What needs to be done ▸ Make an exact copy of the listing underneath, skipping each picture.

Records shown ▸
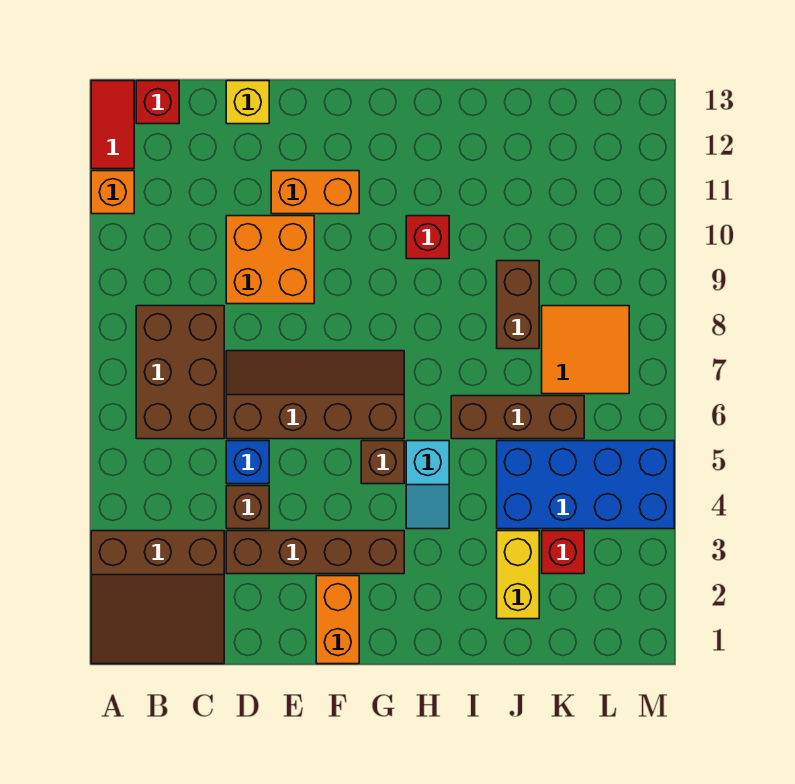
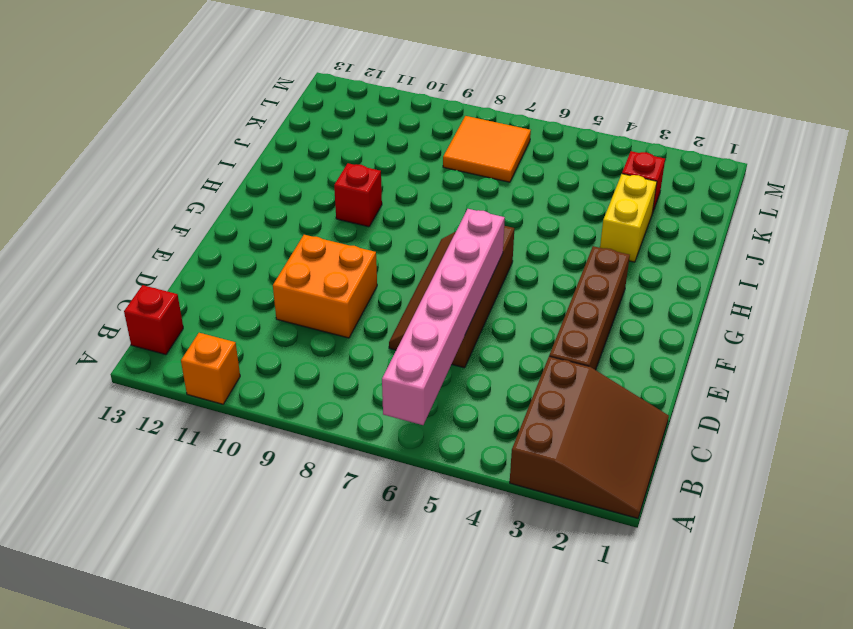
pink brick A6:F6 level 2 -> none
yellow brick I3:J3 level 1 -> yellow brick J2:J3 level 1
none -> red tile A12:A13 level 1
none -> brown brick B6:C8 level 1
none -> brown brick D4 level 1

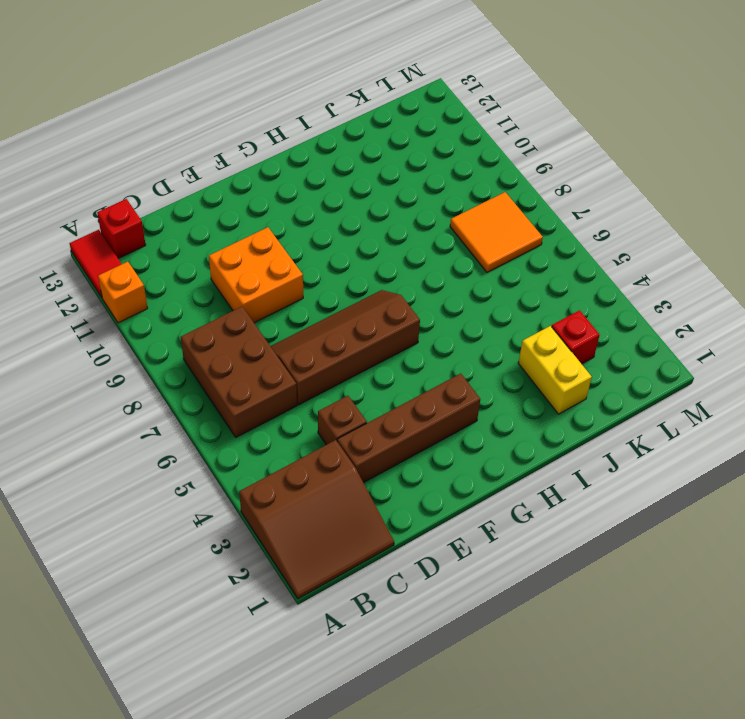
none -> blue brick D5 level 1
none -> yellow brick D13 level 1
none -> orange brick E11:F11 level 1

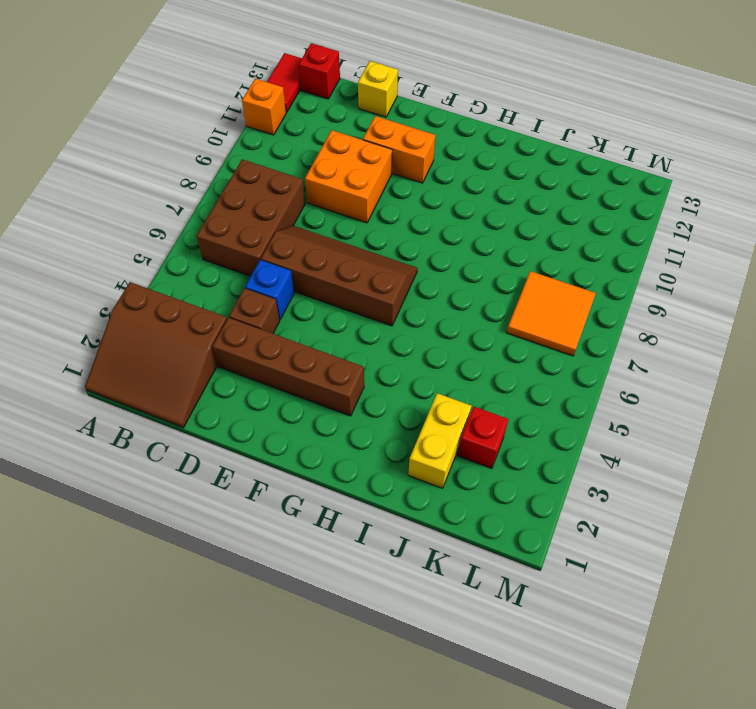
none -> orange brick F1:F2 level 1
none -> brown brick G5 level 1
none -> cyan slope H4:H5 level 1 top 5

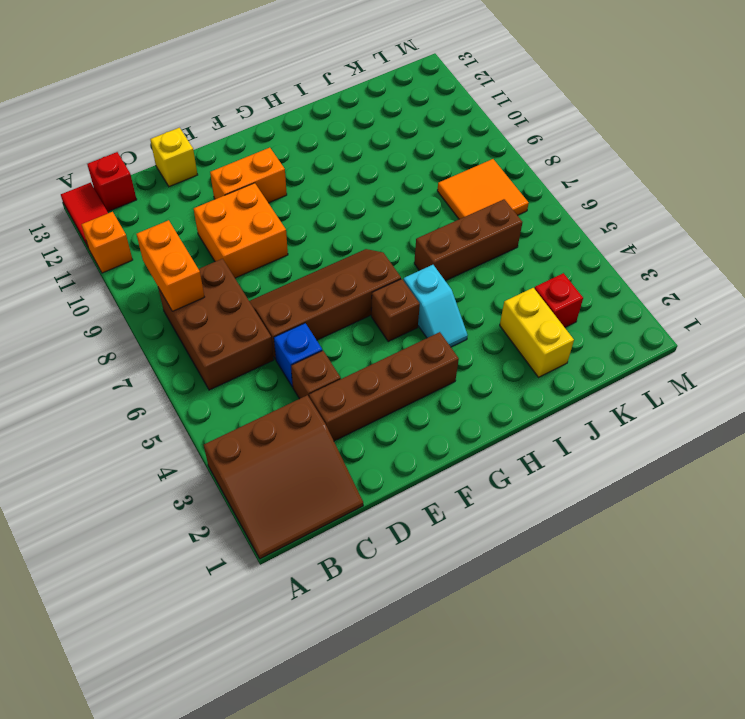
orange brick B8:B9 level 2 -> orange brick F1:F2 level 1
none -> red brick H10 level 1
none -> blue brick J4:M5 level 1
none -> brown brick J8:J9 level 1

Result of this exercise ▸
pink brick A6:F6 level 2 -> none
yellow brick I3:J3 level 1 -> yellow brick J2:J3 level 1
none -> red tile A12:A13 level 1
none -> brown brick B6:C8 level 1
none -> brown brick D4 level 1

none -> blue brick D5 level 1
none -> yellow brick D13 level 1
none -> orange brick E11:F11 level 1

none -> orange brick F1:F2 level 1
none -> brown brick G5 level 1
none -> cyan slope H4:H5 level 1 top 5

orange brick B8:B9 level 2 -> orange brick F1:F2 level 1
none -> red brick H10 level 1
none -> blue brick J4:M5 level 1
none -> brown brick J8:J9 level 1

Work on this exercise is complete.